— Start of MATERIALS PROVIDED —

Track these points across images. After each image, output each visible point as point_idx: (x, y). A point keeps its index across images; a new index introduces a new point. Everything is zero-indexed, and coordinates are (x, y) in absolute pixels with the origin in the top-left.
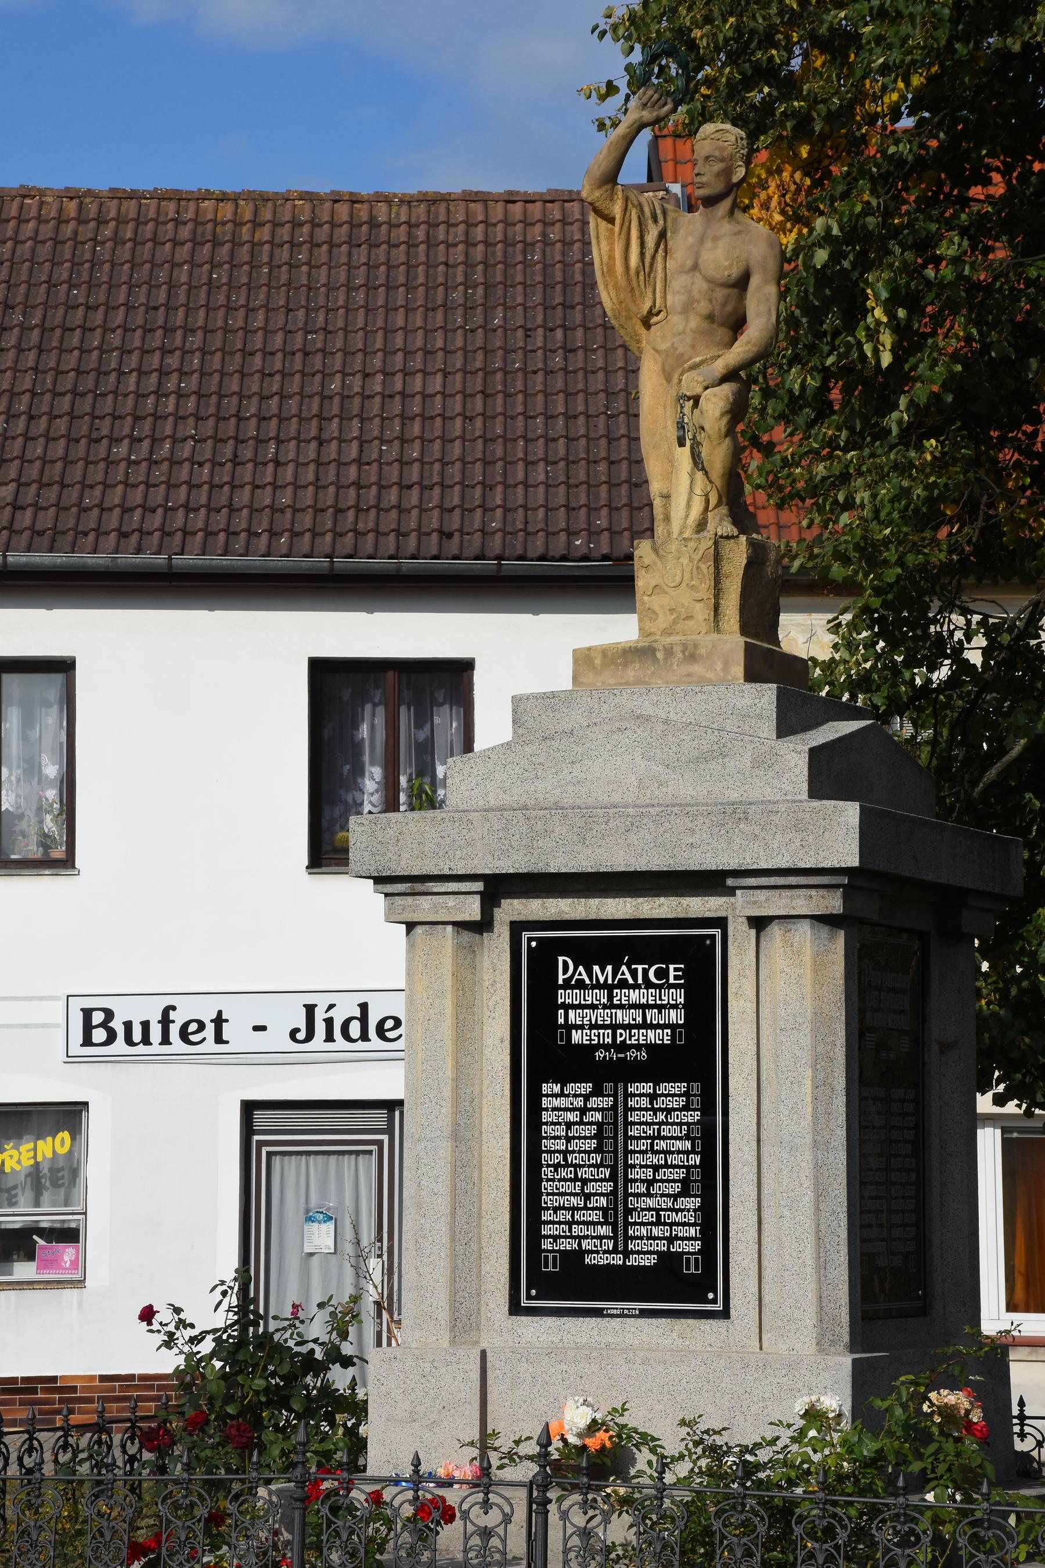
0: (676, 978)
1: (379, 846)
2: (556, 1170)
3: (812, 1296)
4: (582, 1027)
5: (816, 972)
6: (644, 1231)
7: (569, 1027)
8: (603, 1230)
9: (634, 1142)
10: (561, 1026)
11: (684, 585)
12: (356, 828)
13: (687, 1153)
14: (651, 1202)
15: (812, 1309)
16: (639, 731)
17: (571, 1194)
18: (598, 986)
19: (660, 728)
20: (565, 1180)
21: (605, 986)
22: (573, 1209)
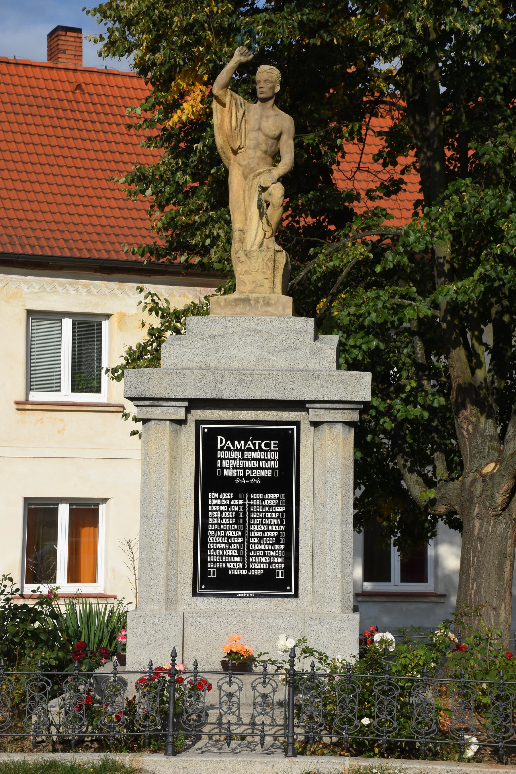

— End of MATERIALS PROVIDED —

DIRECTIONS: Reproduce the scene point position records above verbatim, line for line, omitting the picture markers.

WRITTEN RESPONSE:
Track these points across images. After each image, output each visible point as point_idx: (x, y). A point keeps its index across images; a new index introduces a new point. Everything is zero-indexed, and coordinates are (x, y) in absolute pixels with the origin in the top-left.
0: (676, 978)
1: (379, 846)
2: (556, 1170)
3: (812, 1296)
4: (582, 1027)
5: (816, 972)
6: (644, 1231)
7: (569, 1027)
8: (603, 1230)
9: (634, 1142)
10: (561, 1026)
11: (684, 585)
12: (356, 828)
13: (687, 1153)
14: (651, 1202)
15: (812, 1309)
16: (639, 731)
17: (571, 1194)
18: (598, 986)
19: (660, 728)
20: (565, 1180)
21: (605, 986)
22: (573, 1209)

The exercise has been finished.